Problem to solve:
Please work out how many lines in the data below hold the word "stacking", and state only the number.

Record excerpts:
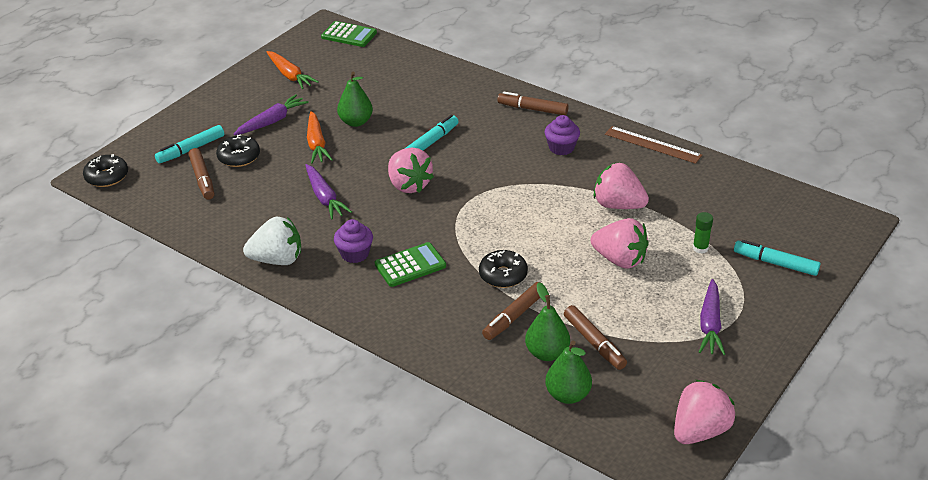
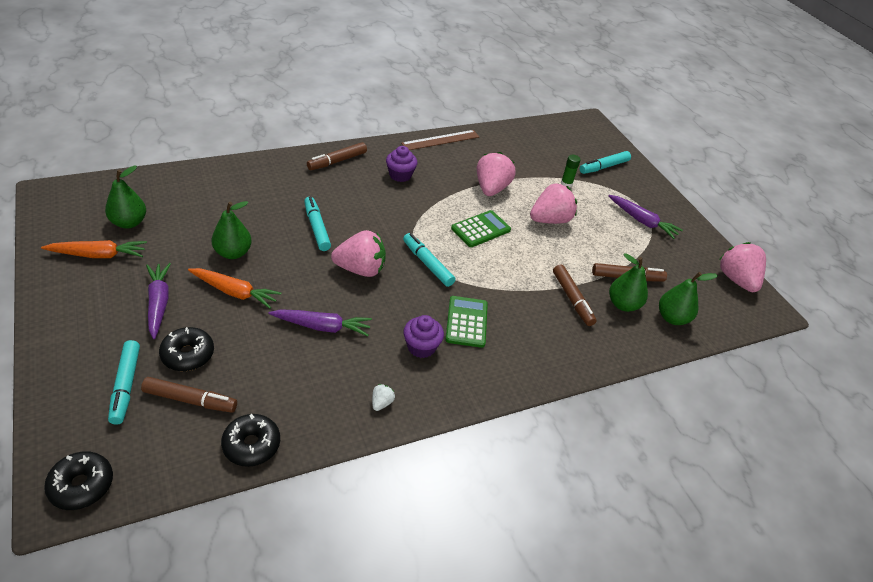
camera: 65 degrees left, 5 degrees up
(277, 260) = (381, 403): white strawberry -> white strawberry, size x0.43
(334, 67) = (129, 222): none -> green pear
(349, 35) = (90, 189): green calculator -> green calculator (480, 229)
(458, 215) = (427, 264): none -> turquoise marker
(503, 275) = (521, 280): black donut -> black donut (251, 445)
(618, 205) = (491, 189): pink strawberry -> pink strawberry turned 135 degrees clockwise

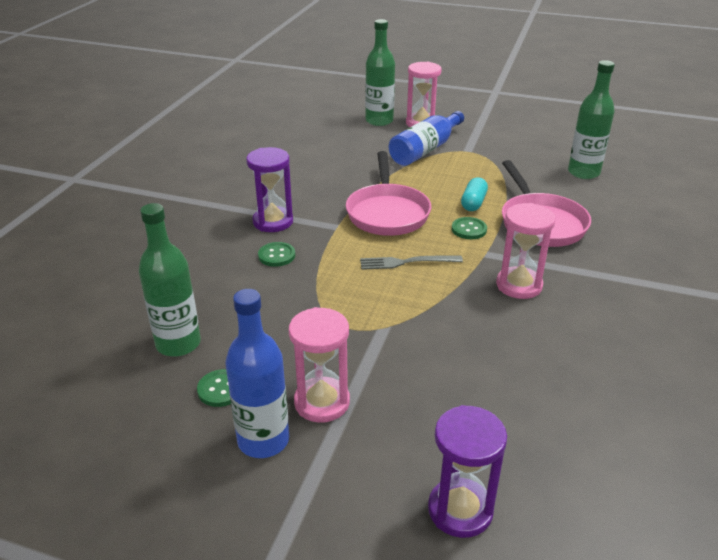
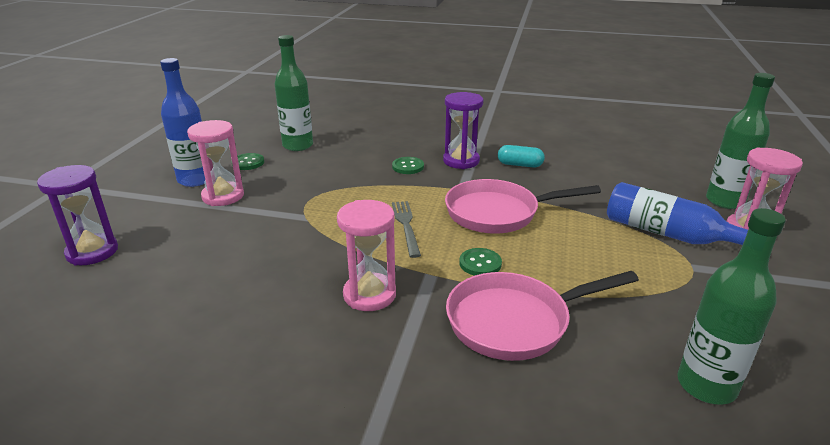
camera: 85 degrees right, 5 degrees down
(473, 203) = (545, 268): turquoise capsule -> turquoise capsule (519, 165)

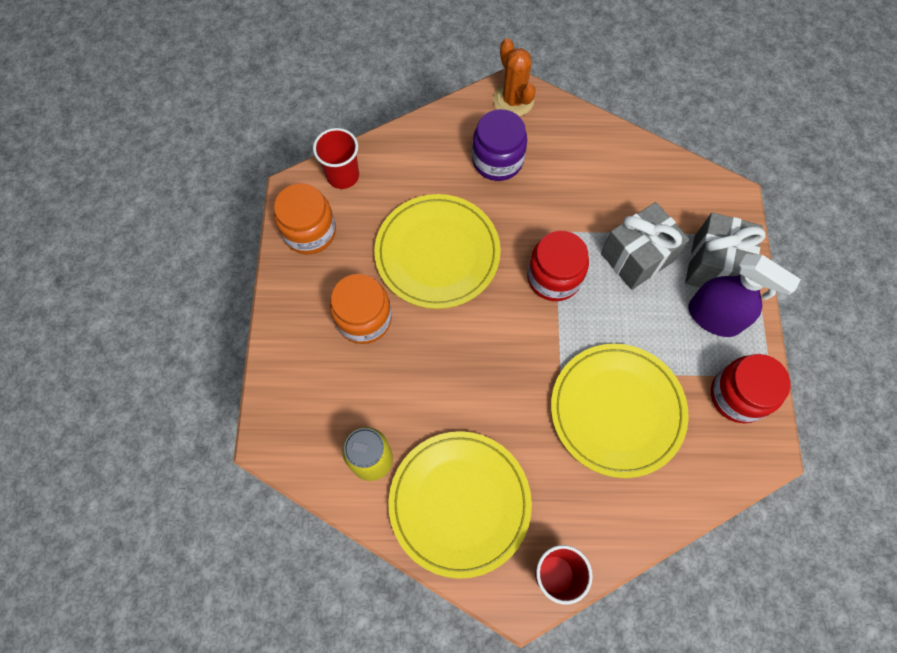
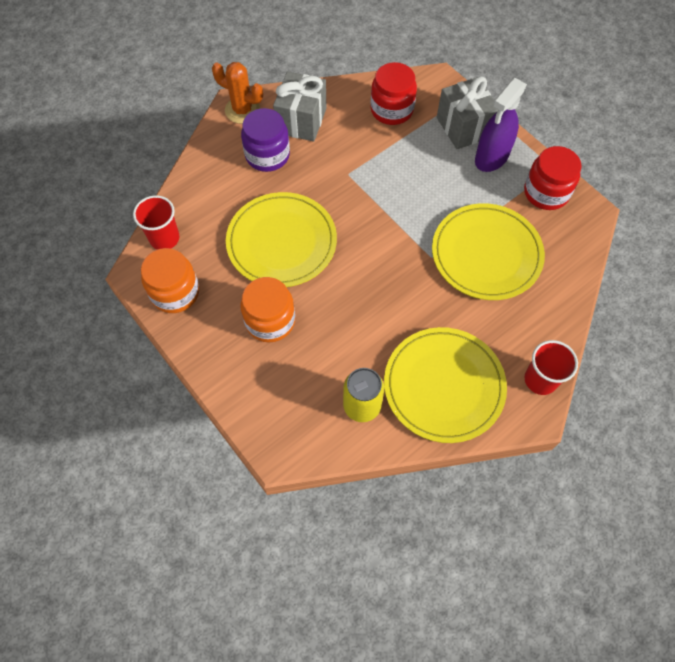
camera: 40 degrees left, 5 degrees down
(554, 277) = (373, 202): red jar -> red jar (391, 110)
(637, 257) = (413, 154): grey gift -> grey gift (301, 120)
(714, 317) = (491, 157): purple spray bottle -> purple spray bottle turned 135 degrees clockwise

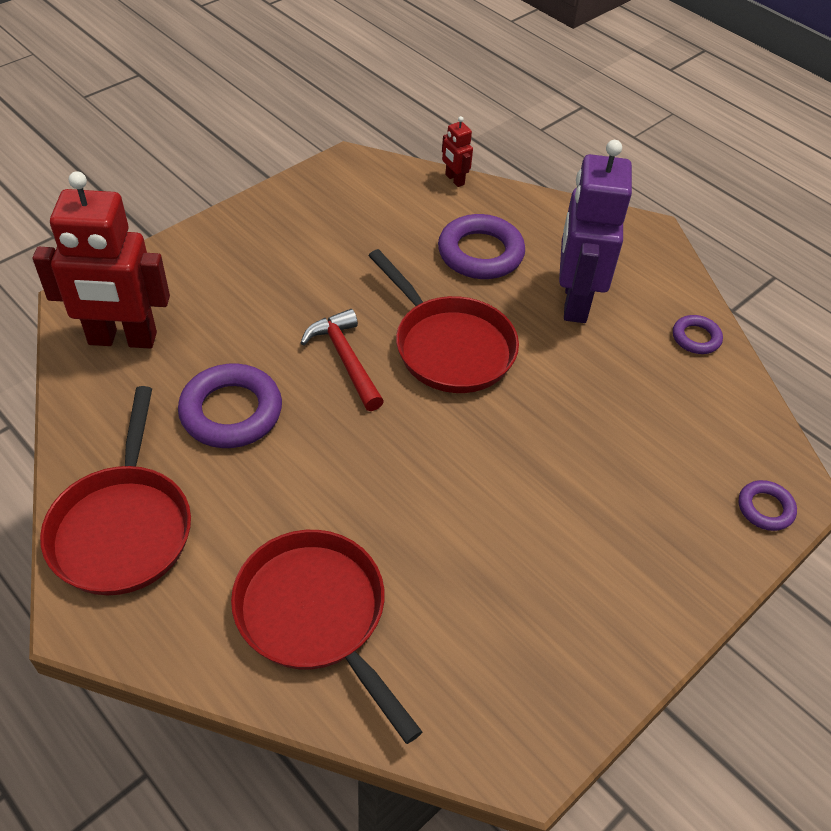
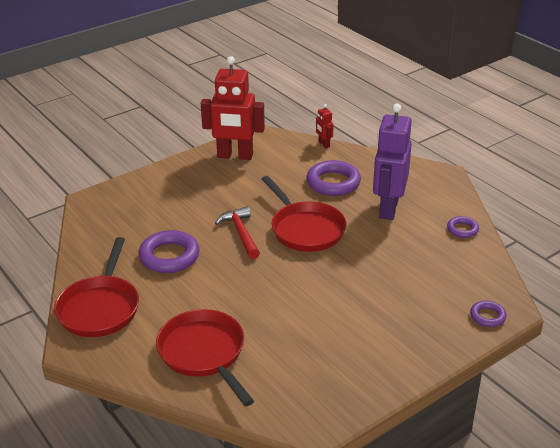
camera: 10 degrees right, 15 degrees down
(122, 339) = (111, 219): red robot -> red robot (235, 156)

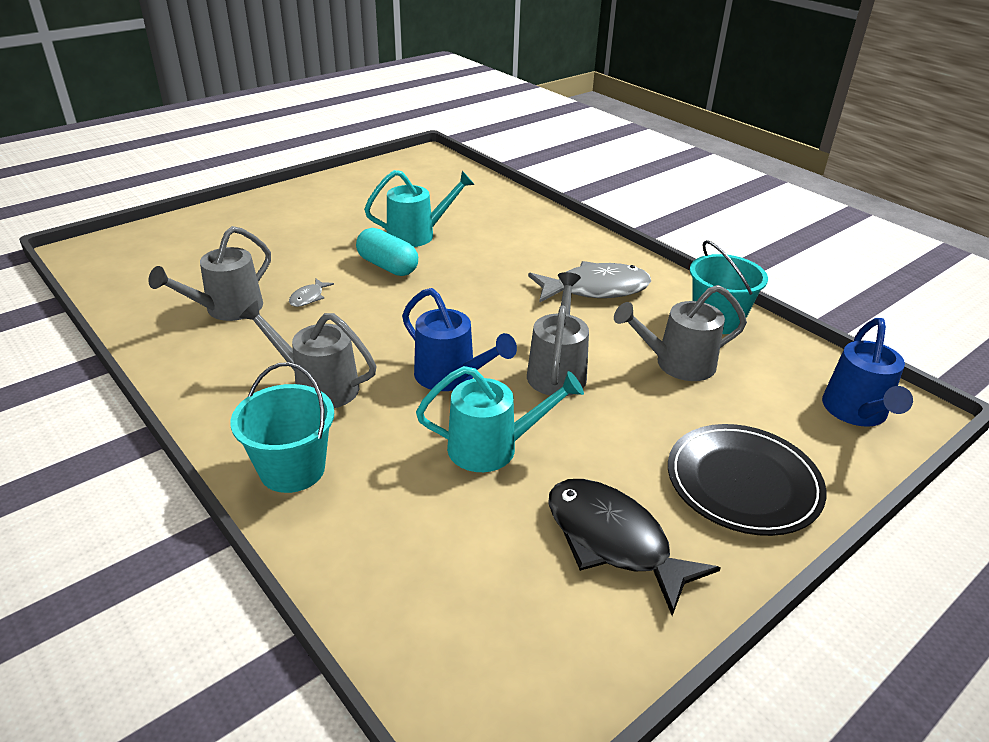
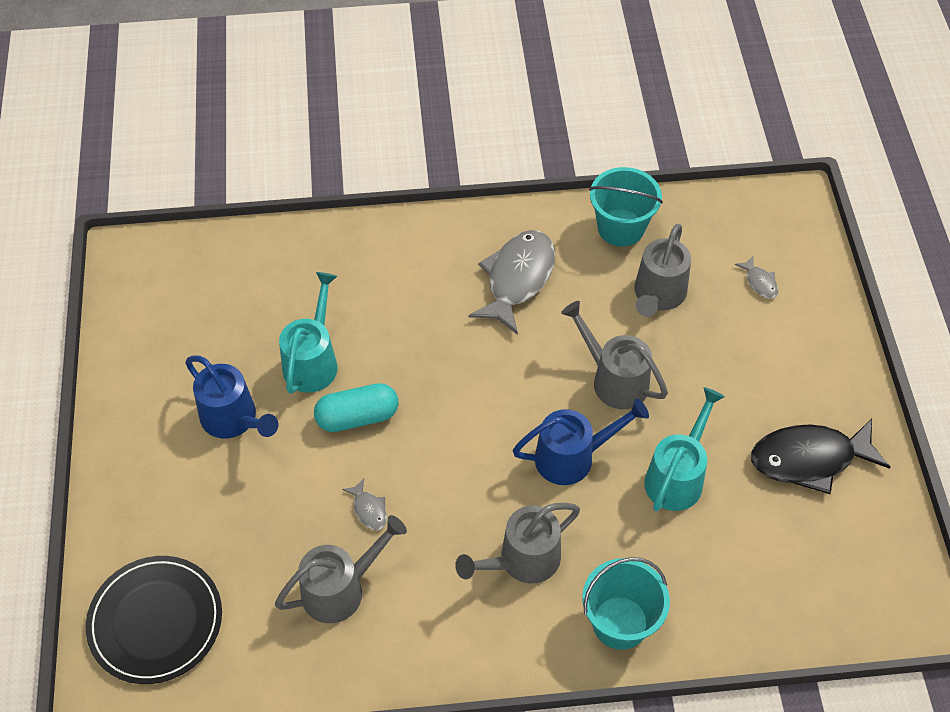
camera: 55 degrees left, 20 degrees up
(226, 310) = (341, 588): grey watering can -> grey watering can turned 105 degrees counterclockwise
(743, 483) = (802, 350): black plate -> black plate (156, 621)
(780, 421) = (759, 282): none -> grey fish
(857, 413) = (779, 232): blue watering can -> blue watering can (234, 420)

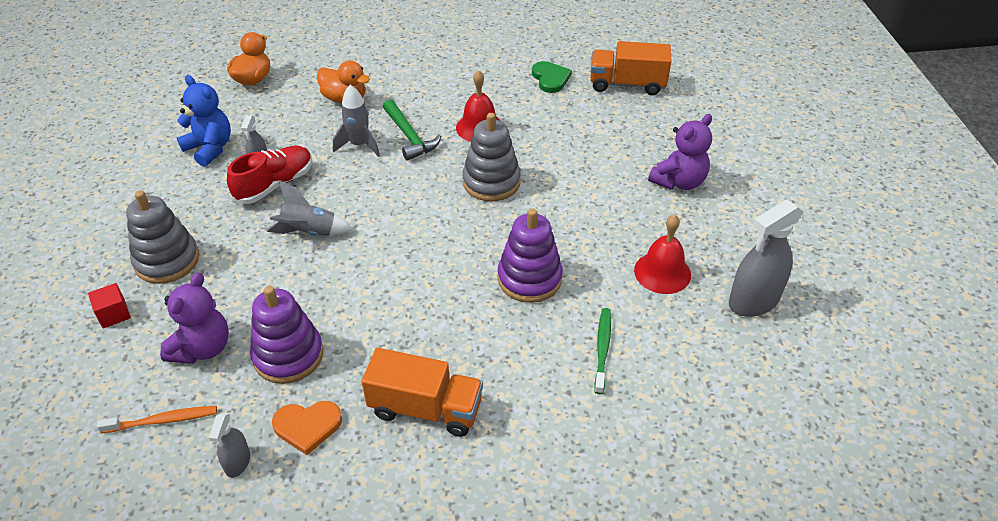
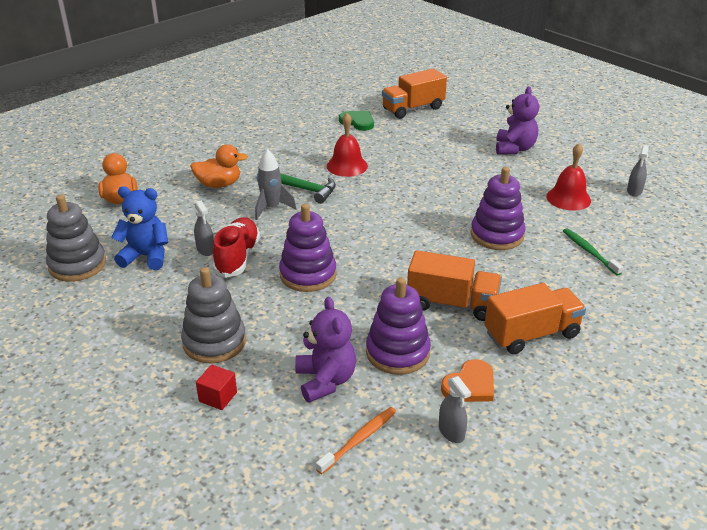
camera: 35 degrees left, 10 degrees down
(309, 232) = (308, 274): grey rocket -> purple stacking toy
(394, 332) = (452, 303): none -> orange truck
(491, 182) = (399, 193): grey stacking toy -> grey stacking toy (77, 265)
(754, 301) = (634, 191): grey spray bottle -> grey spray bottle, size x0.52

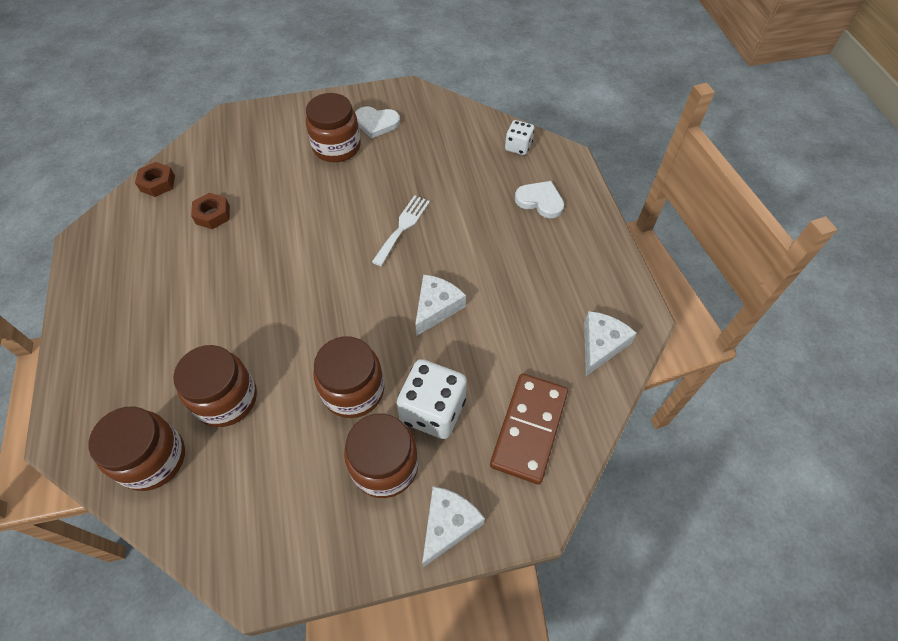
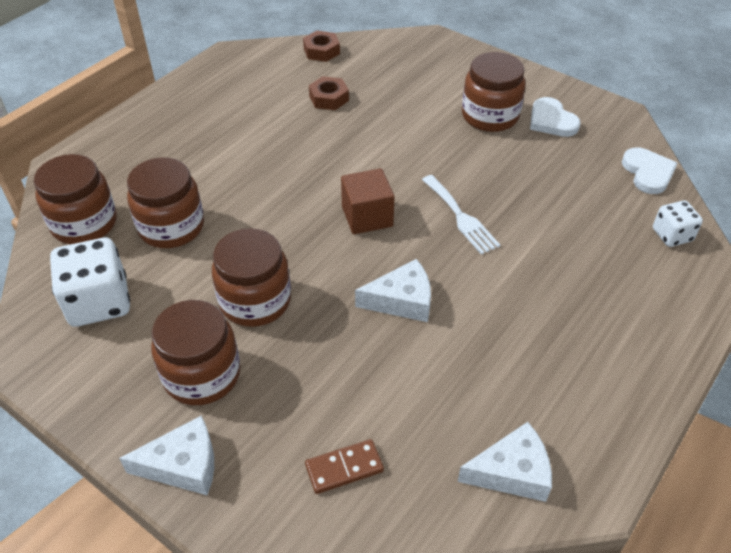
camera: 50 degrees right, 10 degrees down
(348, 274) = (367, 216): none -> brown cube
(402, 227) = (460, 217): white fork -> white fork turned 75 degrees clockwise
(433, 410) = (290, 373): white dice -> white dice (99, 302)
(529, 429) = (344, 468): brown domino -> brown domino, size x0.53
(540, 201) = (628, 298): white heart -> white heart (648, 173)

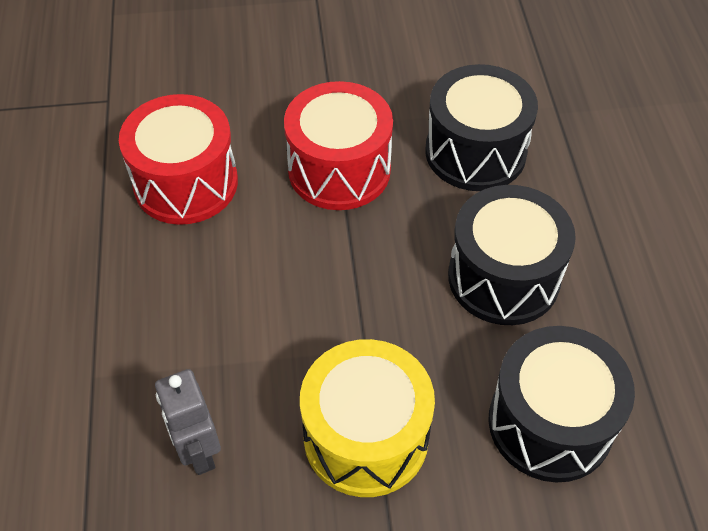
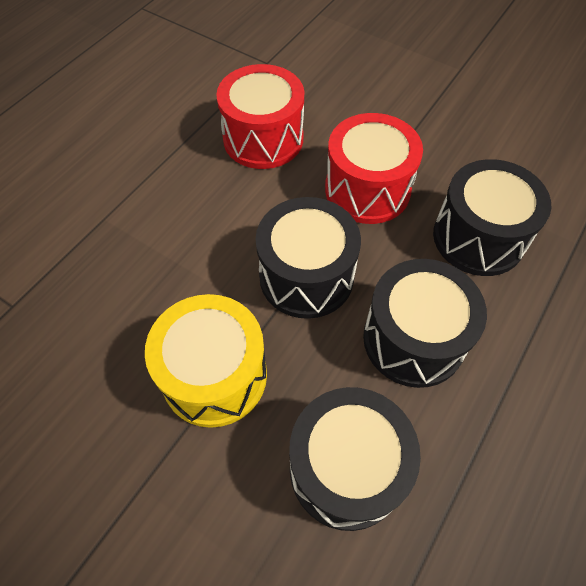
camera: 40 degrees right, 5 degrees up
(198, 451) = (113, 305): grey robot -> none
(361, 288) = (306, 276): none -> black drum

Response box:
2